▸ TASK ITEM: Of the lines in the data below, write out exactly those from the one holding "U2 pin UD+: none -> DP" through the one holding "D4: schottky 1N5817", both included.

========================================

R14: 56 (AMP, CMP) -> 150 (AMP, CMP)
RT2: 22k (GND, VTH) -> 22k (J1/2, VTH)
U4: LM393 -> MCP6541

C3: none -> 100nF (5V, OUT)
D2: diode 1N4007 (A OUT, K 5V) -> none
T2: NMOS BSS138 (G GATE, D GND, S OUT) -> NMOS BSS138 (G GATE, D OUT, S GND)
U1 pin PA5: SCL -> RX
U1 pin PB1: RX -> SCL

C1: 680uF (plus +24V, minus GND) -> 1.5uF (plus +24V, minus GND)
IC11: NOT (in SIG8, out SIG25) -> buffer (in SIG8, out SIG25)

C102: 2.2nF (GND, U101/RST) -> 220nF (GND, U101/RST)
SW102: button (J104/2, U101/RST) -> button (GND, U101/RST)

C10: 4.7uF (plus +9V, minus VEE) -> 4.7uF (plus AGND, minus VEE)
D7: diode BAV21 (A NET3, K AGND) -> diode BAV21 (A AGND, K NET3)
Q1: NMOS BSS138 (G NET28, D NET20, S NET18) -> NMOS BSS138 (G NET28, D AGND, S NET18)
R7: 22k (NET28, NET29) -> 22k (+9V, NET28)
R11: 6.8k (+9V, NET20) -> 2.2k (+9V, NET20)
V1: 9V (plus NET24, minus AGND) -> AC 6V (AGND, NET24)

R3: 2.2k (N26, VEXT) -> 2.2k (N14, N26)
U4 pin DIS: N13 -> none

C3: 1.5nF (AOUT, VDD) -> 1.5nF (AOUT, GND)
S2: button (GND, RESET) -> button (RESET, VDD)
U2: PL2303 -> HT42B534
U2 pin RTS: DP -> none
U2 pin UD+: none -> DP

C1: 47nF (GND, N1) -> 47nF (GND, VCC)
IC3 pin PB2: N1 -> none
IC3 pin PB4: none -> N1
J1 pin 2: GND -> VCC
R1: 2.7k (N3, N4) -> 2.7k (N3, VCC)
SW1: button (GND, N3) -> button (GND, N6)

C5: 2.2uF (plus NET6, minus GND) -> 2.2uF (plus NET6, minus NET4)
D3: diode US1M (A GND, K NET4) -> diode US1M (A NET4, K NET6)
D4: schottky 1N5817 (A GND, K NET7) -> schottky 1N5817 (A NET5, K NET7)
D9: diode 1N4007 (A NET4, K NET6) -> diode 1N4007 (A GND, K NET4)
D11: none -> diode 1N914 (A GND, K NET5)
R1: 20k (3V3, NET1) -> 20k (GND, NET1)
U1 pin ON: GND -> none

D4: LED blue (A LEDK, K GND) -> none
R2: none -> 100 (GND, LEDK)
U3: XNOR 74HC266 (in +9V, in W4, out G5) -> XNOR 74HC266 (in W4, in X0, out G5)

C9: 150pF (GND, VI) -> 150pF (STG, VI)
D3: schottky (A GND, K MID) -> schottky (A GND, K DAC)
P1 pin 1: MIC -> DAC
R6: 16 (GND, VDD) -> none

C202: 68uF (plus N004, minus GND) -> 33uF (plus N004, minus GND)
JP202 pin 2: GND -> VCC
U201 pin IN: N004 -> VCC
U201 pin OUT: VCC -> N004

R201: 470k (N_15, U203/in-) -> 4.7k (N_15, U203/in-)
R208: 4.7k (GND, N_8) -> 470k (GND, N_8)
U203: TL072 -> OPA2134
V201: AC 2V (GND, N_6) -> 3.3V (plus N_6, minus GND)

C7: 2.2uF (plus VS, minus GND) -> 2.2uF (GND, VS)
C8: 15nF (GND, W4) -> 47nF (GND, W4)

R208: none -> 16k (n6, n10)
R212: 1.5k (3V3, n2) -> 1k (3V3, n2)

========================================

▸ ANSWER TO THE EXERCISE:
U2 pin UD+: none -> DP

C1: 47nF (GND, N1) -> 47nF (GND, VCC)
IC3 pin PB2: N1 -> none
IC3 pin PB4: none -> N1
J1 pin 2: GND -> VCC
R1: 2.7k (N3, N4) -> 2.7k (N3, VCC)
SW1: button (GND, N3) -> button (GND, N6)

C5: 2.2uF (plus NET6, minus GND) -> 2.2uF (plus NET6, minus NET4)
D3: diode US1M (A GND, K NET4) -> diode US1M (A NET4, K NET6)
D4: schottky 1N5817 (A GND, K NET7) -> schottky 1N5817 (A NET5, K NET7)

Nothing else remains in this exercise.